EXERCISE OBJECTIVE
Nothing goes in the answer except the line that contains "D101: LED yellow" and the lines after it to the end of the material below, unchanged.
········
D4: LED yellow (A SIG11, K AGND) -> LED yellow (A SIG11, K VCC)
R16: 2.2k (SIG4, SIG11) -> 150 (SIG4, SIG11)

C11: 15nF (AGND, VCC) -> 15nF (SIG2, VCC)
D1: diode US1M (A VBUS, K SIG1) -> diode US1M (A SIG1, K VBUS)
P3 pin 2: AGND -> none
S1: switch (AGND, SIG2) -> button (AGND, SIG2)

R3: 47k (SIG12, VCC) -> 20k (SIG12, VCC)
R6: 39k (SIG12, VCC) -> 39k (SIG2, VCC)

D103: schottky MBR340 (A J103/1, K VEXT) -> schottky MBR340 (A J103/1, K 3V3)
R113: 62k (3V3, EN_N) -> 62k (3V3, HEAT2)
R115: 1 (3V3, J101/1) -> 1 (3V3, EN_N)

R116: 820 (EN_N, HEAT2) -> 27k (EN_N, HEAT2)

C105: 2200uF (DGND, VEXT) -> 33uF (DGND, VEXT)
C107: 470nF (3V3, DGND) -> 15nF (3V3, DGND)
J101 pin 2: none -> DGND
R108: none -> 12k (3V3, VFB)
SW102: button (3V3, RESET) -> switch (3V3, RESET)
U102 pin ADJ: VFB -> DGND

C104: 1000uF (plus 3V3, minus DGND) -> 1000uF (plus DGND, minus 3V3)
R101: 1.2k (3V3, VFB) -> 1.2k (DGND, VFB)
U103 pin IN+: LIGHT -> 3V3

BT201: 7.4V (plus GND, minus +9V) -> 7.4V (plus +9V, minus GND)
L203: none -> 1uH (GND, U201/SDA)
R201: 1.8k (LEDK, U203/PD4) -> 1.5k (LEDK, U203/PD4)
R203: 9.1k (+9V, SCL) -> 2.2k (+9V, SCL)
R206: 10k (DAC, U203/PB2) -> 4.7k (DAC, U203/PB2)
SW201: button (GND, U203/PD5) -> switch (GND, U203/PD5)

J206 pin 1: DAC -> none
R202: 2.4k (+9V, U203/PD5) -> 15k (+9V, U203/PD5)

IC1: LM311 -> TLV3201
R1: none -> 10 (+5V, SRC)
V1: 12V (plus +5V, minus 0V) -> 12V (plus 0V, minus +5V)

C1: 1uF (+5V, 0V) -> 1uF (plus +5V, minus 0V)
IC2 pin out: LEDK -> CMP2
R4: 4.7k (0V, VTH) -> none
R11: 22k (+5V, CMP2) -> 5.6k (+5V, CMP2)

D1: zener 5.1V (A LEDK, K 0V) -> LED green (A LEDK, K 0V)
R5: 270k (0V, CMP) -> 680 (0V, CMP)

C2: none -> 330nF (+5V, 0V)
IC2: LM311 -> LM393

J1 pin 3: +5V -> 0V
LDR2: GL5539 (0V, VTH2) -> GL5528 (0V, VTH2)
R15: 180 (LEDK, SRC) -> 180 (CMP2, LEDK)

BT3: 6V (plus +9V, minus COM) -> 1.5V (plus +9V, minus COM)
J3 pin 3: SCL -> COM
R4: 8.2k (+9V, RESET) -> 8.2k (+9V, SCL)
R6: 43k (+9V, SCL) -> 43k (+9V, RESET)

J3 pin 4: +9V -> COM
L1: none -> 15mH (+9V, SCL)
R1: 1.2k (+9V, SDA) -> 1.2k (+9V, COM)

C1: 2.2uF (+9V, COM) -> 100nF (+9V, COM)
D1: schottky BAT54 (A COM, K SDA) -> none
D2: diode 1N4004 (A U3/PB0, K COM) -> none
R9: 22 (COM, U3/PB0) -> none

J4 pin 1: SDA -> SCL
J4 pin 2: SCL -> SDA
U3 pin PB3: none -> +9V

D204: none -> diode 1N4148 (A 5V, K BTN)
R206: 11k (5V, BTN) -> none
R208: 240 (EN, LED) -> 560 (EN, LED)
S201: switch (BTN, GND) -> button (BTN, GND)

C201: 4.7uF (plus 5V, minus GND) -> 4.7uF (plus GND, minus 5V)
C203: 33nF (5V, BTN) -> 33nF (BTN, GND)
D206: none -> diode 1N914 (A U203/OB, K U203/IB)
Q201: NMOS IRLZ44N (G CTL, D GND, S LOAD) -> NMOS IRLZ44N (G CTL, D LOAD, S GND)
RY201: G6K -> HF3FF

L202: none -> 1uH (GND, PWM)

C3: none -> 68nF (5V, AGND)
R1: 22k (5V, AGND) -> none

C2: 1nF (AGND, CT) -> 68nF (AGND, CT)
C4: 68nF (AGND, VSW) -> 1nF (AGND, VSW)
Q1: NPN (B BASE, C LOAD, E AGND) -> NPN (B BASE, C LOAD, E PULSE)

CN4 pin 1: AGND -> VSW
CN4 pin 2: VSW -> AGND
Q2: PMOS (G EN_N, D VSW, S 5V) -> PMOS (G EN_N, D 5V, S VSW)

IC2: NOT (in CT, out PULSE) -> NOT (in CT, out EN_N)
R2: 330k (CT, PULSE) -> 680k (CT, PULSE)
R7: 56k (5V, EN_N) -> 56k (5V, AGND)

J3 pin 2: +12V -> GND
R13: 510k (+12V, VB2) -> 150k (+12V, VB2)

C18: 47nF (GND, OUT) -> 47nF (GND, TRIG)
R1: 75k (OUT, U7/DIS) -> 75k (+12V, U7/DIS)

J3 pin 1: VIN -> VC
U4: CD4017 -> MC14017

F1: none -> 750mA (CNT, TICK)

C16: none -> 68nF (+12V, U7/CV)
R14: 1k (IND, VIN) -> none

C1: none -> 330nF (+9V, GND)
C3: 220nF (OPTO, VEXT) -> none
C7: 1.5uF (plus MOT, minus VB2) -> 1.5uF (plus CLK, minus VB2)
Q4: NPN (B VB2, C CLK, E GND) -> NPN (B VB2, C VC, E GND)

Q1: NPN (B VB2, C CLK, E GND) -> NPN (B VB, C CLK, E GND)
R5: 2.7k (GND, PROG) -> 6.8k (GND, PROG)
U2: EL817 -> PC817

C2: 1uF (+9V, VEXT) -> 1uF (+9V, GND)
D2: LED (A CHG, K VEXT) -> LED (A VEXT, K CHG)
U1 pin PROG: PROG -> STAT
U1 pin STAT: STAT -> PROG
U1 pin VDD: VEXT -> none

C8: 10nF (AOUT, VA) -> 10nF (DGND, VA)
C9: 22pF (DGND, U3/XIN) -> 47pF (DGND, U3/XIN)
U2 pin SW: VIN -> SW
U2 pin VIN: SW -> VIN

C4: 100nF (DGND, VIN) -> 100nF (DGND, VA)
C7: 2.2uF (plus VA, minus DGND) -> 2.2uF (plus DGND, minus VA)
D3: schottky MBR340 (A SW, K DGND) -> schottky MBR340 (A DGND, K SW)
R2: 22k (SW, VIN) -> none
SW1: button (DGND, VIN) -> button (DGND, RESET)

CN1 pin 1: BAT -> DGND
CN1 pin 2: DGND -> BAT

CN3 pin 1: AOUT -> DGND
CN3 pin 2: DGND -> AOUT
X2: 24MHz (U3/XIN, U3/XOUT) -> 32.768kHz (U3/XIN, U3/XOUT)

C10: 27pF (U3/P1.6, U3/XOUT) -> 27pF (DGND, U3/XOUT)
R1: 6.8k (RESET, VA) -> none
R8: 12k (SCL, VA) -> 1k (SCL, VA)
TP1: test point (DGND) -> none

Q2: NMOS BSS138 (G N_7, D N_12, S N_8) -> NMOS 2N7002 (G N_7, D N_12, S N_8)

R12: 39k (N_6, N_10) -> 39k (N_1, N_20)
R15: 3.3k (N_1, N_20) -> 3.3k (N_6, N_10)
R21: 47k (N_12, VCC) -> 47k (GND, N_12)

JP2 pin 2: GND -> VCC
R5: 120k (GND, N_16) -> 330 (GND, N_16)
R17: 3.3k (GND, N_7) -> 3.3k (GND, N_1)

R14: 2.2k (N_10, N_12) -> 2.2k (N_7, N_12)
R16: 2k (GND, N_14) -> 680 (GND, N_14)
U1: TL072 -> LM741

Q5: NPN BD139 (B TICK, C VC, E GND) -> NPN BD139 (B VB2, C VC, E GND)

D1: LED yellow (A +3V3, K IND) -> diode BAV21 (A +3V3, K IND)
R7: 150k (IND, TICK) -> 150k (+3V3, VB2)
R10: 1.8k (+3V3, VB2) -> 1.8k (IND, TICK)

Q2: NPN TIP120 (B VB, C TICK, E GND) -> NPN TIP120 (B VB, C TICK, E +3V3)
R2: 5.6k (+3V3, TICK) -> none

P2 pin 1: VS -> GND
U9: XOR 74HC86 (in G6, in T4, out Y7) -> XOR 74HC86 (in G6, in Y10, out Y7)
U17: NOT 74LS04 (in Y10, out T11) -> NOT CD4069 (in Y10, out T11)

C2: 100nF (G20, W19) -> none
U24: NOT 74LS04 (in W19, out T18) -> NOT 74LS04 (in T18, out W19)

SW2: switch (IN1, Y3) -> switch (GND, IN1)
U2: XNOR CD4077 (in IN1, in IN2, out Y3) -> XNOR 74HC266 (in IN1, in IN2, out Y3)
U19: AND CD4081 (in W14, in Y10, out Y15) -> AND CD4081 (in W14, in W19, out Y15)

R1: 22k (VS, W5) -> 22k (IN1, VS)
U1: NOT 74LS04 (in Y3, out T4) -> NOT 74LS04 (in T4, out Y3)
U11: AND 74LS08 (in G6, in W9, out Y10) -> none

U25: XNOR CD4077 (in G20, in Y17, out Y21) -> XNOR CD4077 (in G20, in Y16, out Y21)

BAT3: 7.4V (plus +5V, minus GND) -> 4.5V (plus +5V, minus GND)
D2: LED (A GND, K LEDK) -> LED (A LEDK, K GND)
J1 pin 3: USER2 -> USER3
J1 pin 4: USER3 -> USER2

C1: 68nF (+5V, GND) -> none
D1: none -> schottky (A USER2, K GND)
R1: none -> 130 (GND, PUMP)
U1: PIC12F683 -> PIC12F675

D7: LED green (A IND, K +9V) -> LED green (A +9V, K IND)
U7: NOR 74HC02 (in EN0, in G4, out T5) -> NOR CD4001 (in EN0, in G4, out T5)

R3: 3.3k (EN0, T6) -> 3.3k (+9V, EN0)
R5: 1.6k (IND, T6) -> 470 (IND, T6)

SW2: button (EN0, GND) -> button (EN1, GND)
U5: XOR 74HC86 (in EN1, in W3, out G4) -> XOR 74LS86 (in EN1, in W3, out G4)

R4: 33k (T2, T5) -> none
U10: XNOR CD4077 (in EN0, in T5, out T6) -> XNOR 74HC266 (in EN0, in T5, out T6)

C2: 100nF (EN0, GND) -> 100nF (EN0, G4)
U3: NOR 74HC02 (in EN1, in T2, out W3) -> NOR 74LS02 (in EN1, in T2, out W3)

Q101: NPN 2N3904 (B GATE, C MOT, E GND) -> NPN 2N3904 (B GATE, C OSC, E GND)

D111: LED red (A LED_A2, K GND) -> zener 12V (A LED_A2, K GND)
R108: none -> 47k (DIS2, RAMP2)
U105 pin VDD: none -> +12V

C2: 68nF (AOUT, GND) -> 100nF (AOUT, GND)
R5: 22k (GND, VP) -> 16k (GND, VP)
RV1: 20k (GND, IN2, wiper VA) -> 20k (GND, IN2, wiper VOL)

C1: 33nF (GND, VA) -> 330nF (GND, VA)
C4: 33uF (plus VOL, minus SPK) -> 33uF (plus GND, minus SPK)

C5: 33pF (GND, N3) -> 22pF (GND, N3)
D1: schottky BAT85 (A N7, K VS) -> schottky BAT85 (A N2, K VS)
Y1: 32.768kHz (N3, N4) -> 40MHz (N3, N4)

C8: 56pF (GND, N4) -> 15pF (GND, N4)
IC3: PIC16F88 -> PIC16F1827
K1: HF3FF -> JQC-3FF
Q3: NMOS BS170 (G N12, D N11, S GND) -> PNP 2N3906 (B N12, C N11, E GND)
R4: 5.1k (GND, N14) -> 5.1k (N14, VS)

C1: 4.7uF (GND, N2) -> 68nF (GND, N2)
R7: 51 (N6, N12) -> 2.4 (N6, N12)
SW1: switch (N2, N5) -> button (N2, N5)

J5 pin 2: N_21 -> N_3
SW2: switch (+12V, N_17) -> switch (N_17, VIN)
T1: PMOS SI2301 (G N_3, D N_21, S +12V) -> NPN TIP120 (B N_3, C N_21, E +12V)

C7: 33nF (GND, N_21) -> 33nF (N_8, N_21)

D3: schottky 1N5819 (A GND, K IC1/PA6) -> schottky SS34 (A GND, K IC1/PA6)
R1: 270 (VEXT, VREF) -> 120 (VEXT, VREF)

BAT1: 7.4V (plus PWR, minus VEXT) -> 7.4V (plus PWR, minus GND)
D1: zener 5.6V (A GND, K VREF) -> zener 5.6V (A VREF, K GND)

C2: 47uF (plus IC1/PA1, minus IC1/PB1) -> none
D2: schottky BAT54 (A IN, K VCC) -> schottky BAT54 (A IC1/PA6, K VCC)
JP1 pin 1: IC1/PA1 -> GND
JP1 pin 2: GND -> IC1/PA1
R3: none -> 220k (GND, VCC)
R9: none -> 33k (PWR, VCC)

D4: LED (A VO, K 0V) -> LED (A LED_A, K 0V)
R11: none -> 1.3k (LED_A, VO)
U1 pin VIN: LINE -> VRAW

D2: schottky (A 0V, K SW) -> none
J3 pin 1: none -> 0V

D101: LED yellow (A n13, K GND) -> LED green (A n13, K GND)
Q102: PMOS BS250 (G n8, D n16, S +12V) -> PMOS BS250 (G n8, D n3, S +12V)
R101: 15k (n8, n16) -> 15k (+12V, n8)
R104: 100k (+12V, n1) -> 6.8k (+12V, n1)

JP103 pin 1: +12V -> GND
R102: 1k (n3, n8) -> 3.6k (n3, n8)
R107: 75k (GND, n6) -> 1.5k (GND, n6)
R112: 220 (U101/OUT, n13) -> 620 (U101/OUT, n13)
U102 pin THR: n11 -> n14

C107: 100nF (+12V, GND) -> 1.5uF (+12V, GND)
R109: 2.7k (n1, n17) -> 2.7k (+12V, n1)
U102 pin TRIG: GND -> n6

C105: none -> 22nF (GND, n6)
········
SOLUTION TO THIS TASK
D101: LED yellow (A n13, K GND) -> LED green (A n13, K GND)
Q102: PMOS BS250 (G n8, D n16, S +12V) -> PMOS BS250 (G n8, D n3, S +12V)
R101: 15k (n8, n16) -> 15k (+12V, n8)
R104: 100k (+12V, n1) -> 6.8k (+12V, n1)

JP103 pin 1: +12V -> GND
R102: 1k (n3, n8) -> 3.6k (n3, n8)
R107: 75k (GND, n6) -> 1.5k (GND, n6)
R112: 220 (U101/OUT, n13) -> 620 (U101/OUT, n13)
U102 pin THR: n11 -> n14

C107: 100nF (+12V, GND) -> 1.5uF (+12V, GND)
R109: 2.7k (n1, n17) -> 2.7k (+12V, n1)
U102 pin TRIG: GND -> n6

C105: none -> 22nF (GND, n6)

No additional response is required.